Exercise:
Please give the whole listing again exactly, without any of its pictures.

Data section:
────────

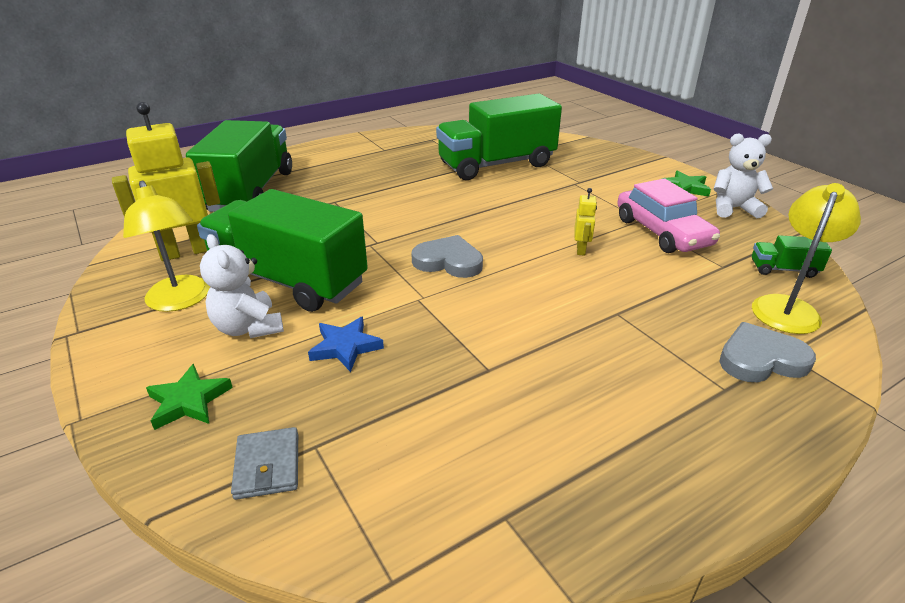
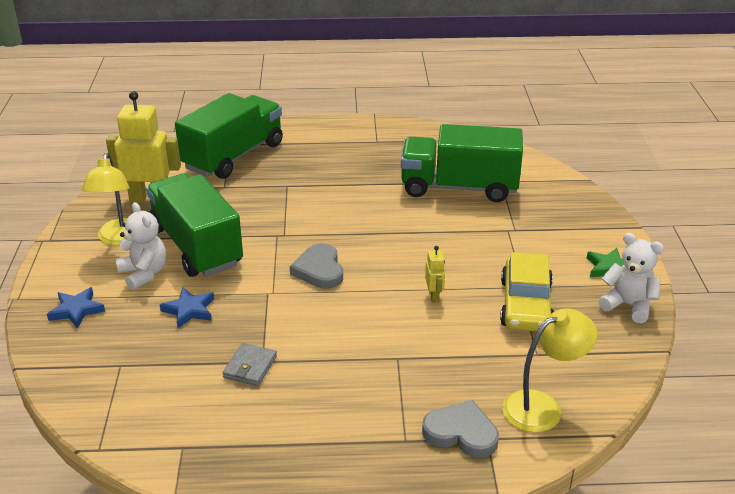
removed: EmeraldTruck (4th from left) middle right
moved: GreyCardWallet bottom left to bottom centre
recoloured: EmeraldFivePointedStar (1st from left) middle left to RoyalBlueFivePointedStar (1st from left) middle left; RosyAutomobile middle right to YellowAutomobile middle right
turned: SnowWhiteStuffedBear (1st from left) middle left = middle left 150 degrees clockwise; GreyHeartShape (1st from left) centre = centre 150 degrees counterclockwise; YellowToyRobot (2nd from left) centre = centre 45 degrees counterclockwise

────────

Task result:
removed: EmeraldTruck (4th from left) middle right
moved: GreyCardWallet bottom left to bottom centre
recoloured: EmeraldFivePointedStar (1st from left) middle left to RoyalBlueFivePointedStar (1st from left) middle left; RosyAutomobile middle right to YellowAutomobile middle right
turned: SnowWhiteStuffedBear (1st from left) middle left = middle left 150 degrees clockwise; GreyHeartShape (1st from left) centre = centre 150 degrees counterclockwise; YellowToyRobot (2nd from left) centre = centre 45 degrees counterclockwise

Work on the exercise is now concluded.